▶ [TRY IT]
Every record, from the first to the last, is to be printed again exactly.

### RECORDS FOR PROCESSING ###

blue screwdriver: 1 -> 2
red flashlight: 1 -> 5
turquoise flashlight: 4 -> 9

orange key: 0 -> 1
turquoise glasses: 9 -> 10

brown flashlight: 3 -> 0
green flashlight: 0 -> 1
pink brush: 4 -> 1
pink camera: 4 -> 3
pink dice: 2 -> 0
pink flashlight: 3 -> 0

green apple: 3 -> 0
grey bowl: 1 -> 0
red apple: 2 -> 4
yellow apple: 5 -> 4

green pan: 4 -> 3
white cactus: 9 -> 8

###

▶ [ANSWER AREA]
blue screwdriver: 1 -> 2
red flashlight: 1 -> 5
turquoise flashlight: 4 -> 9

orange key: 0 -> 1
turquoise glasses: 9 -> 10

brown flashlight: 3 -> 0
green flashlight: 0 -> 1
pink brush: 4 -> 1
pink camera: 4 -> 3
pink dice: 2 -> 0
pink flashlight: 3 -> 0

green apple: 3 -> 0
grey bowl: 1 -> 0
red apple: 2 -> 4
yellow apple: 5 -> 4

green pan: 4 -> 3
white cactus: 9 -> 8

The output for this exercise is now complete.